* _Problem_
Using the data below, count the lines where "brown" appears, and answer with the number alone.

Exercise input below:

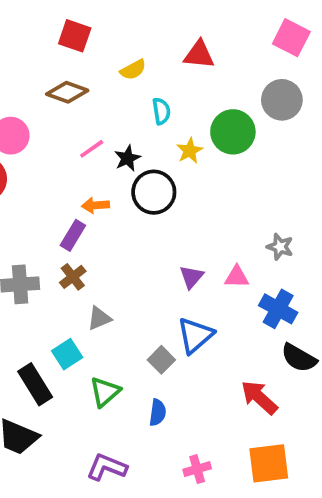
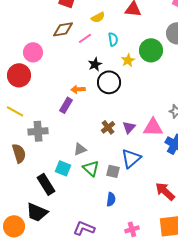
brown diamond: (67, 92) -> (63, 29), turned -30
pink line: (92, 149) -> (85, 38), moved
brown cross: (73, 277) -> (108, 127), moved
pink triangle: (237, 277) -> (153, 127), size x1.5
cyan square: (67, 354) -> (63, 168), turned -35
gray square: (161, 360) -> (113, 171), turned -32
green triangle: (105, 392) -> (91, 168), moved, turned -36

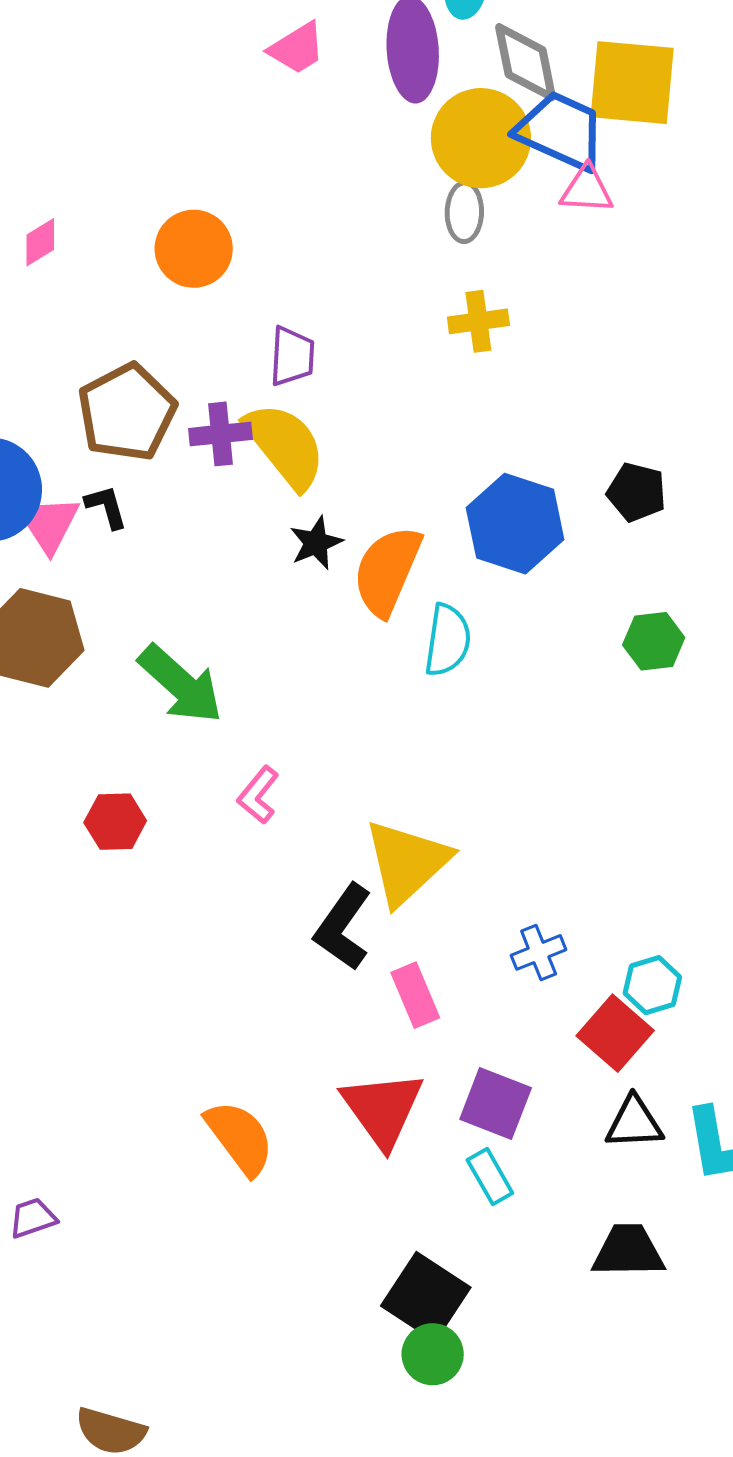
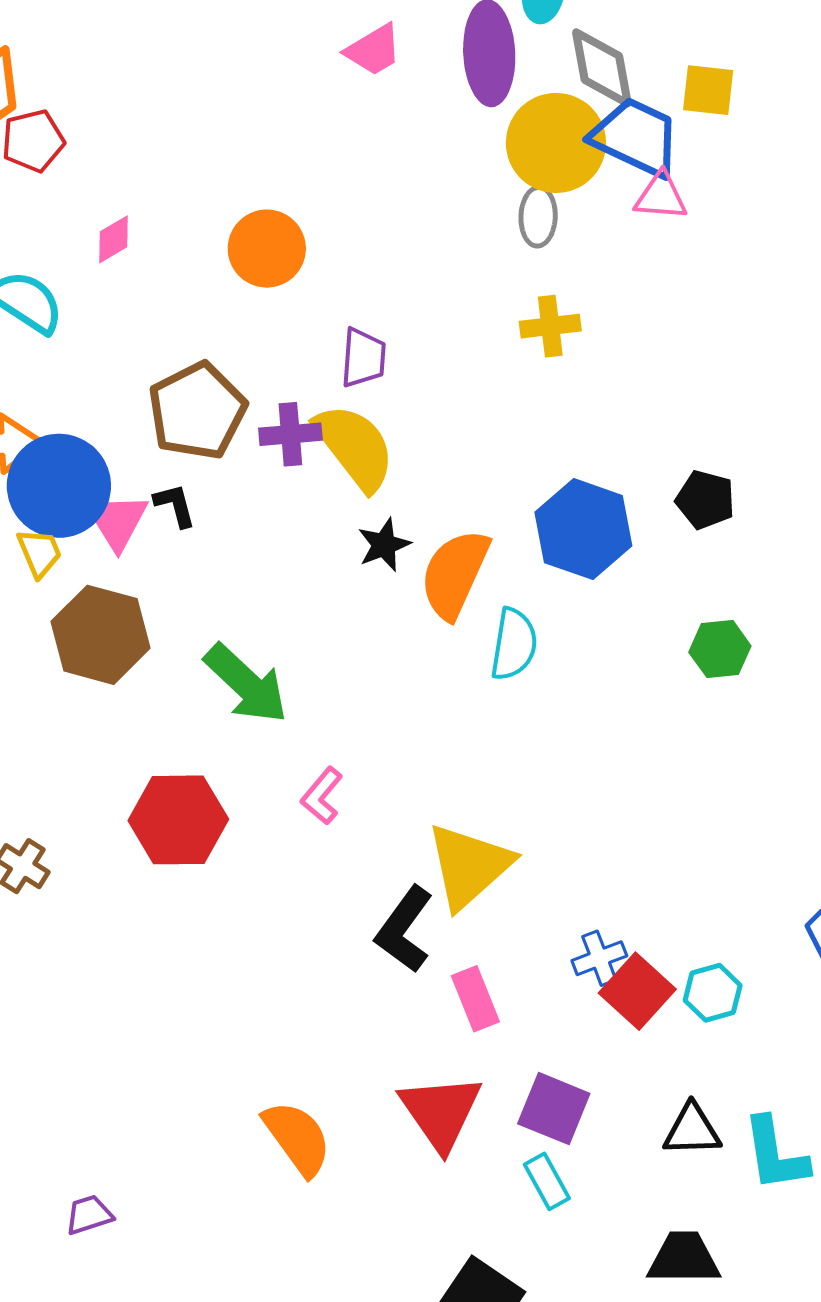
yellow square: (632, 83) -> (708, 90), size x0.6
red hexagon: (115, 822) -> (178, 820), size x1.6
red square: (615, 1033) -> (637, 991), moved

End of Exercise input.

* _Answer for this exercise_
2